START Data extract

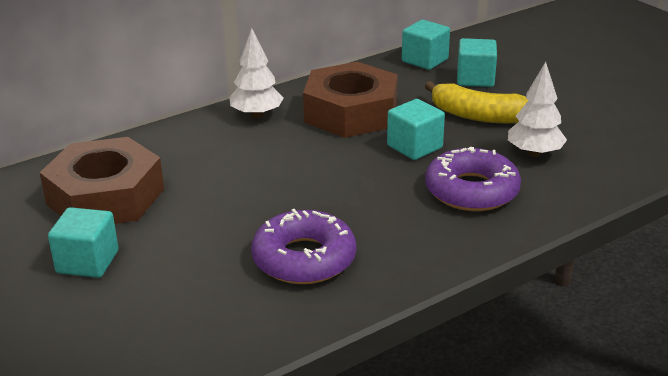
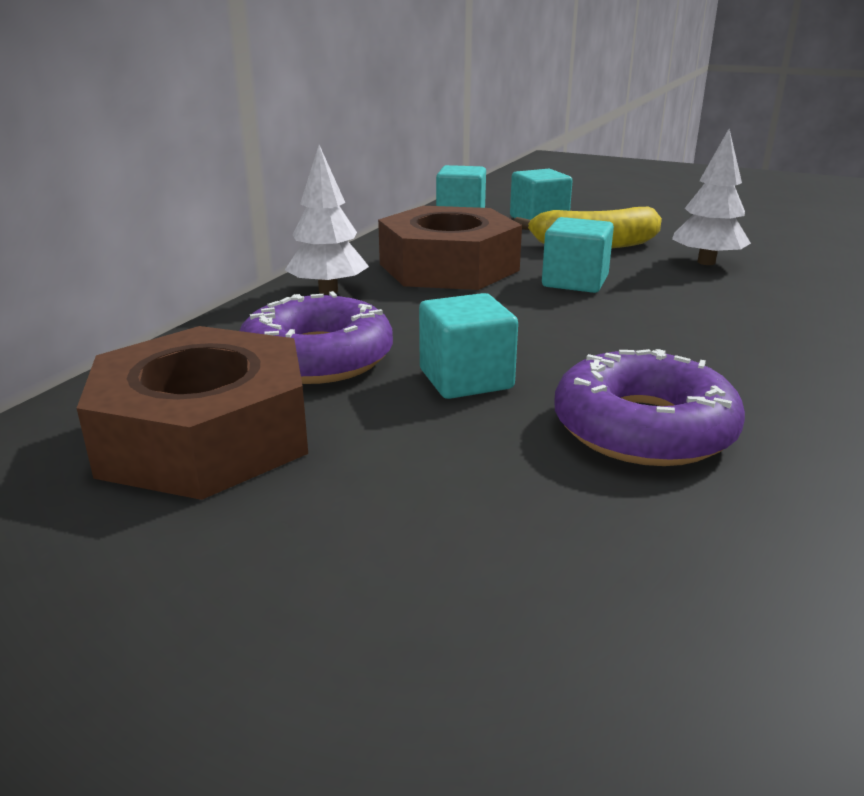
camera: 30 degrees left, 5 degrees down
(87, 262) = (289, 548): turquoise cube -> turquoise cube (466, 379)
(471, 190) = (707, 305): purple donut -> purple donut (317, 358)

END Data extract

(What is needed) Nothing but the lines from the one containing "(87, 262) = (289, 548): turquoise" through the last line of the material should be returned, each exactly as written, both ends included.

(Finished exercise)
(87, 262) = (289, 548): turquoise cube -> turquoise cube (466, 379)
(471, 190) = (707, 305): purple donut -> purple donut (317, 358)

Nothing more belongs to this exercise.